**INSTRUCTIONS TO FOLLOW**
Your job with the data below: print everything from the line that holds "move | teapot/gray" down to the line that holds "replace | pillar", ends included, exactly, and nothing else.
━━━━━ DATA SHOWN ━━━━━
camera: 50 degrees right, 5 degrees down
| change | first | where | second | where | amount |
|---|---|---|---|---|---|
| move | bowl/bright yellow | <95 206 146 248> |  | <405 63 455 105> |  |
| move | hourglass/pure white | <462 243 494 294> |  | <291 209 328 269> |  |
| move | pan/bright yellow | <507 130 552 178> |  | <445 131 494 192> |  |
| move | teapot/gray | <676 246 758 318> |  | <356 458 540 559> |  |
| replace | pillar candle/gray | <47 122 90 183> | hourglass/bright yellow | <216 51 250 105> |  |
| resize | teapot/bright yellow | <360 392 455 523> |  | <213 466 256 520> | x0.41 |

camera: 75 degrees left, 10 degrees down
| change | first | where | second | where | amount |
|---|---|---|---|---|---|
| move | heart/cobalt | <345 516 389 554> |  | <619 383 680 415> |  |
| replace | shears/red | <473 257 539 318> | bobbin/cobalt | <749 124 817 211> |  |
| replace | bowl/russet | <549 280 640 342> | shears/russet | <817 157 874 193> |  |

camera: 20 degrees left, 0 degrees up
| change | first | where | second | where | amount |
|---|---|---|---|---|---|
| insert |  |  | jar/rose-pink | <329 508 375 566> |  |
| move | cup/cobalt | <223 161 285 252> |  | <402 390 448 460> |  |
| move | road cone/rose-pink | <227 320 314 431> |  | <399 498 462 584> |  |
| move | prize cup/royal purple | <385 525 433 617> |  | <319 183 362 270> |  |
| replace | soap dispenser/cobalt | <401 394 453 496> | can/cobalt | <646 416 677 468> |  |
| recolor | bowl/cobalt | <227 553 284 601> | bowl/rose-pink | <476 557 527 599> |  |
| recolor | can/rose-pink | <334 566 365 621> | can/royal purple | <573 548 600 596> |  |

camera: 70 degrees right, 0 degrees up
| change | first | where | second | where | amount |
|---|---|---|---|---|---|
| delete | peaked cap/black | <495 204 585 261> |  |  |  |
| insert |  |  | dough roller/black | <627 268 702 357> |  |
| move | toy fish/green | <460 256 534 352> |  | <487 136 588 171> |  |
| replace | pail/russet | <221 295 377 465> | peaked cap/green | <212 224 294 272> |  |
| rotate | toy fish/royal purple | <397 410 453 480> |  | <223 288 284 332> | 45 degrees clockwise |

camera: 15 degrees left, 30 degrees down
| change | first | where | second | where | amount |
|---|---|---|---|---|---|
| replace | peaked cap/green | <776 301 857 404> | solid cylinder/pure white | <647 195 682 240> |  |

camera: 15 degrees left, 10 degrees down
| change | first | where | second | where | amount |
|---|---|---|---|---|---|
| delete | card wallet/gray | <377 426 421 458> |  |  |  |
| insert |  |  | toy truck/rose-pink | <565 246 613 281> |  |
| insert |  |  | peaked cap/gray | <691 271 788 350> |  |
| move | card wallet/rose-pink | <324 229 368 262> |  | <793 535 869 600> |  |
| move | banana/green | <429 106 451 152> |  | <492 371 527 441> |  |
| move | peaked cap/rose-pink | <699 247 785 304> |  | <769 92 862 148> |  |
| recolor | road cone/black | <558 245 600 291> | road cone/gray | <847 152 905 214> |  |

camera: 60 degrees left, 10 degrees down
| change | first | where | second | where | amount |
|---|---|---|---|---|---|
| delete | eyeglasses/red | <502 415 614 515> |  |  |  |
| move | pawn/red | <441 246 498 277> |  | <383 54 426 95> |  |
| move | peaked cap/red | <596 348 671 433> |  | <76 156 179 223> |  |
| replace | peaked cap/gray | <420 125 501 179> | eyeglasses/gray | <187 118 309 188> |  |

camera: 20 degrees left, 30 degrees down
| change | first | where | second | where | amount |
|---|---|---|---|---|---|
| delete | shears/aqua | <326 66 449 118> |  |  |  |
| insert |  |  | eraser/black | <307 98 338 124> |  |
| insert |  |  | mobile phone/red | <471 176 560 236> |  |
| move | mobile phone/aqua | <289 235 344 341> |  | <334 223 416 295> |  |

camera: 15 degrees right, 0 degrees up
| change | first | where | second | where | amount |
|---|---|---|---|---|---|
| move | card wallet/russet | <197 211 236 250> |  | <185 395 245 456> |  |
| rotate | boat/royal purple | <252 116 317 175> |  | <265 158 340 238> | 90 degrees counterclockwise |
━━━━━
**WRITTEN SOLUTION**
| move | teapot/gray | <676 246 758 318> |  | <356 458 540 559> |  |
| replace | pillar candle/gray | <47 122 90 183> | hourglass/bright yellow | <216 51 250 105> |  |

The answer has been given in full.